(Data Opens)

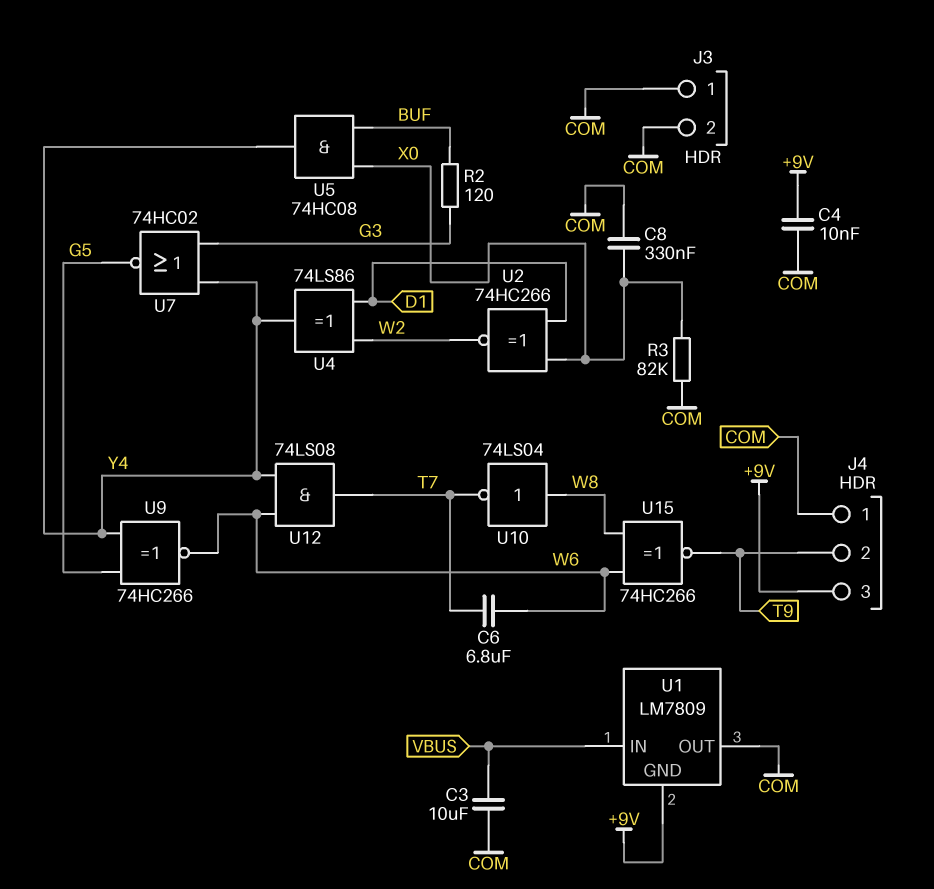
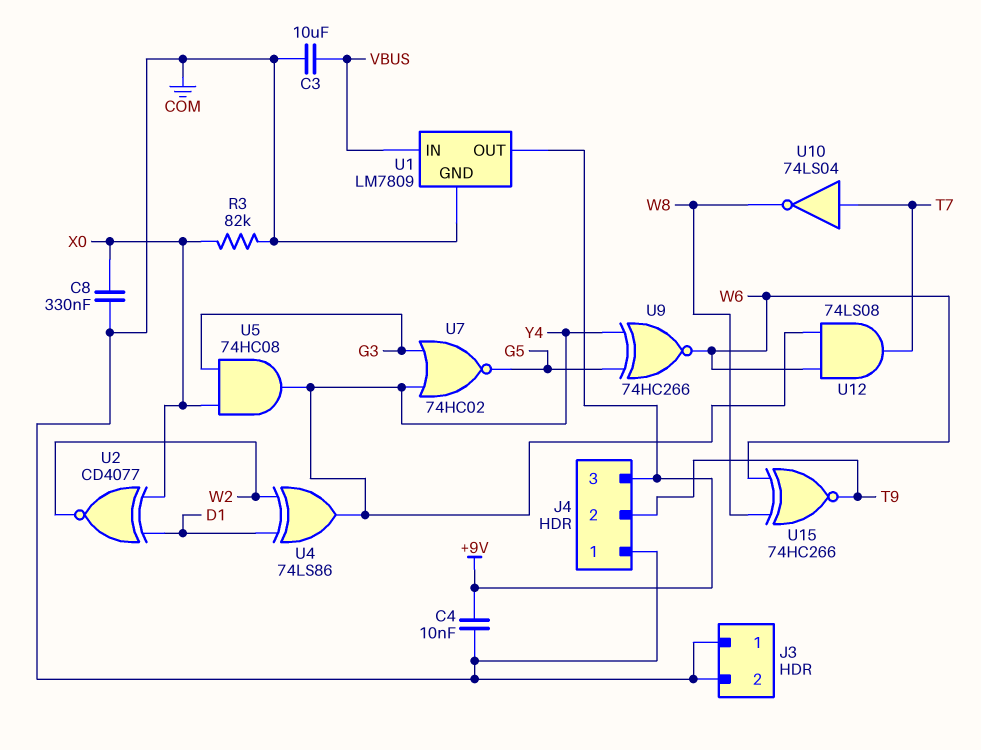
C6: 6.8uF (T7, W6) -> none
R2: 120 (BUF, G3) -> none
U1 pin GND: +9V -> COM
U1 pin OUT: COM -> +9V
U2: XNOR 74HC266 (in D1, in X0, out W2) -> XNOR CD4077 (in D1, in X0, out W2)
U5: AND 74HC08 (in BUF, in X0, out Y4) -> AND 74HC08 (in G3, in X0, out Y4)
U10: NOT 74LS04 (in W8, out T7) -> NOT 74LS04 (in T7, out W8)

(Data Closes)
(Data Opens)

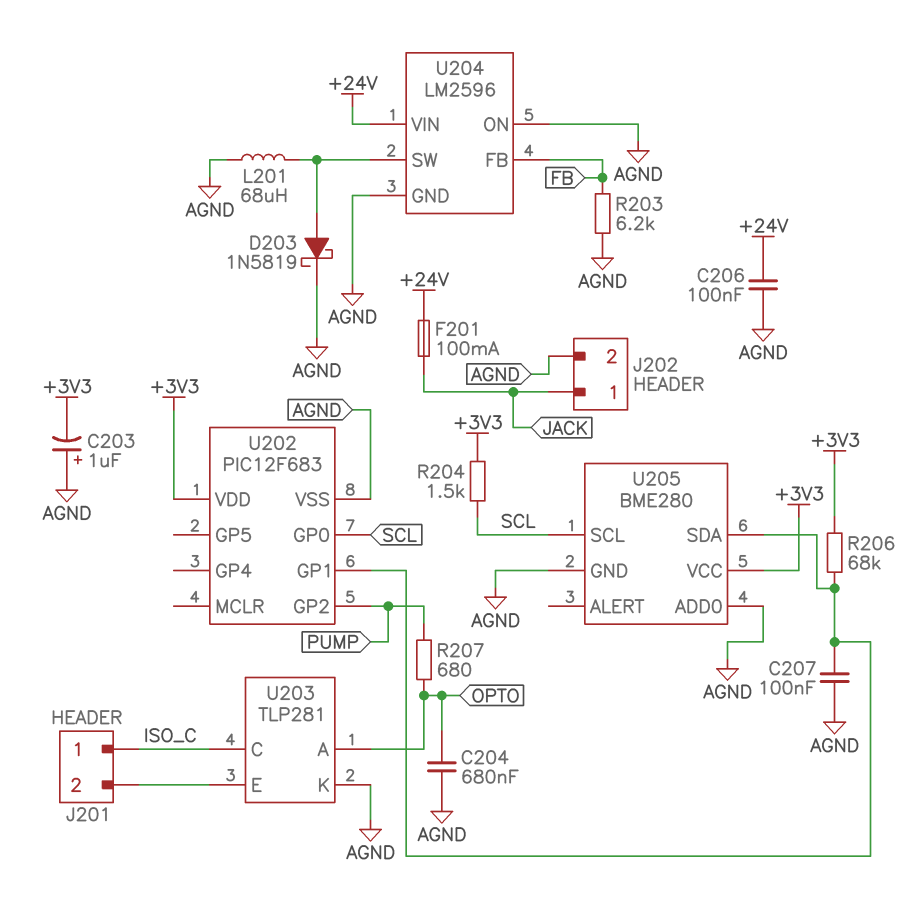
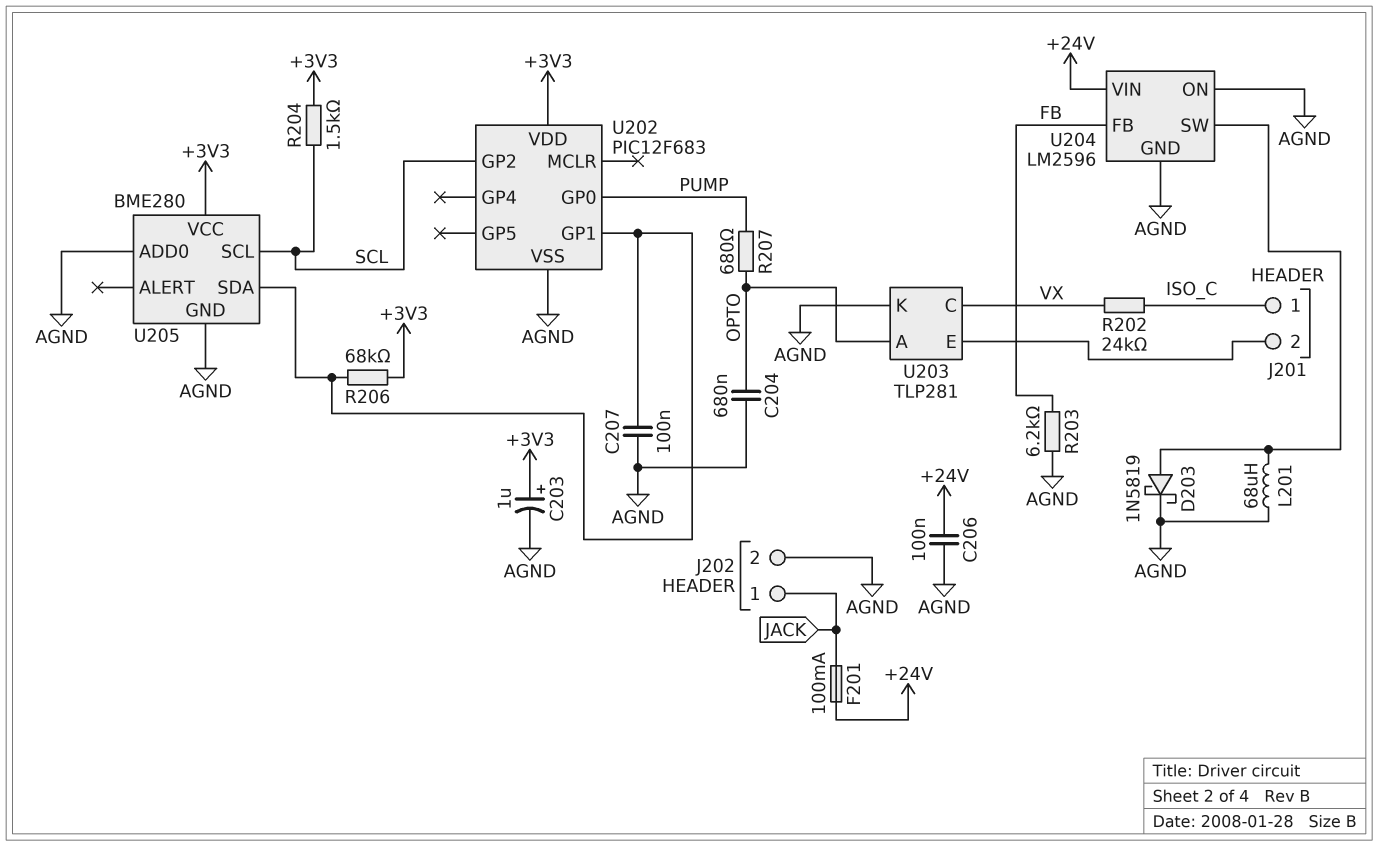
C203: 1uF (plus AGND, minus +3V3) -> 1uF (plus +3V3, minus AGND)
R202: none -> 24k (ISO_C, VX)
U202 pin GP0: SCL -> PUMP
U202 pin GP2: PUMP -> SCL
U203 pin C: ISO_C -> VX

(Data Closes)
(Data Opens)

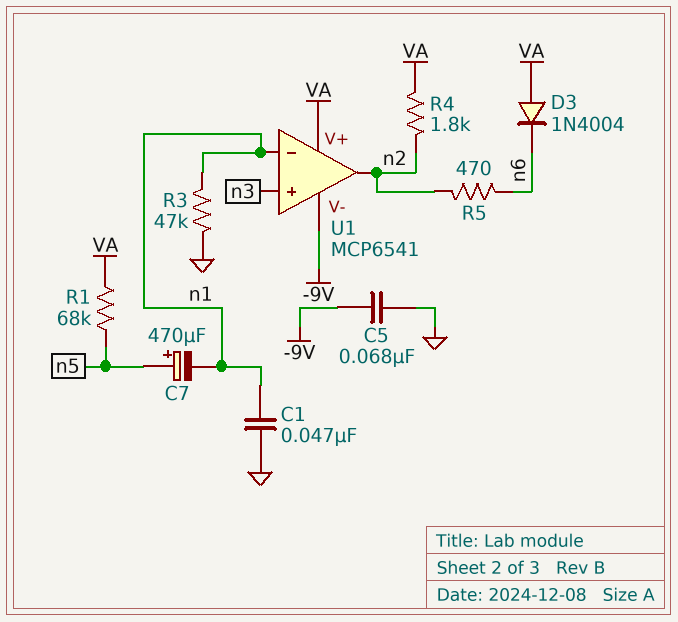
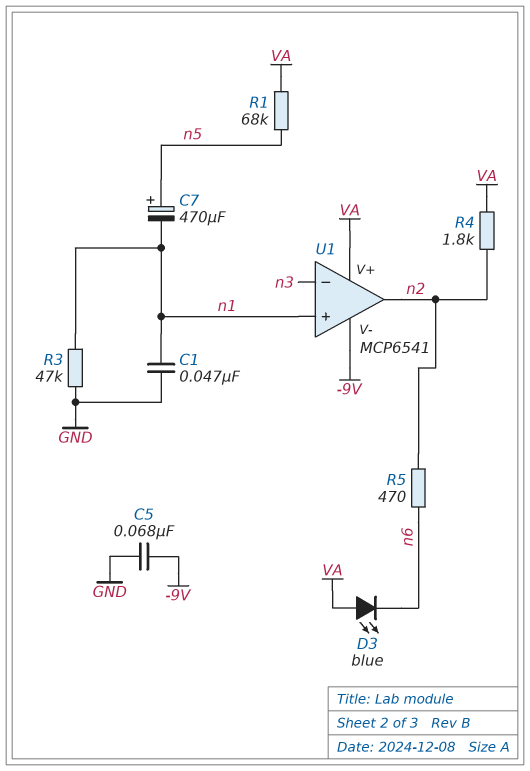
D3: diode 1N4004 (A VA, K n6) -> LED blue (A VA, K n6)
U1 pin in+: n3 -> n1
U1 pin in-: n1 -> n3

(Data Closes)

= Task goal =
Only one part of the material above is to be transcribed, namely the lines starting with the line that has "U1 pin GND: +9V -> COM" and going on through the line that has "U10: NOT 74LS04", exactly as they stand.

= Answer for this exercise =
U1 pin GND: +9V -> COM
U1 pin OUT: COM -> +9V
U2: XNOR 74HC266 (in D1, in X0, out W2) -> XNOR CD4077 (in D1, in X0, out W2)
U5: AND 74HC08 (in BUF, in X0, out Y4) -> AND 74HC08 (in G3, in X0, out Y4)
U10: NOT 74LS04 (in W8, out T7) -> NOT 74LS04 (in T7, out W8)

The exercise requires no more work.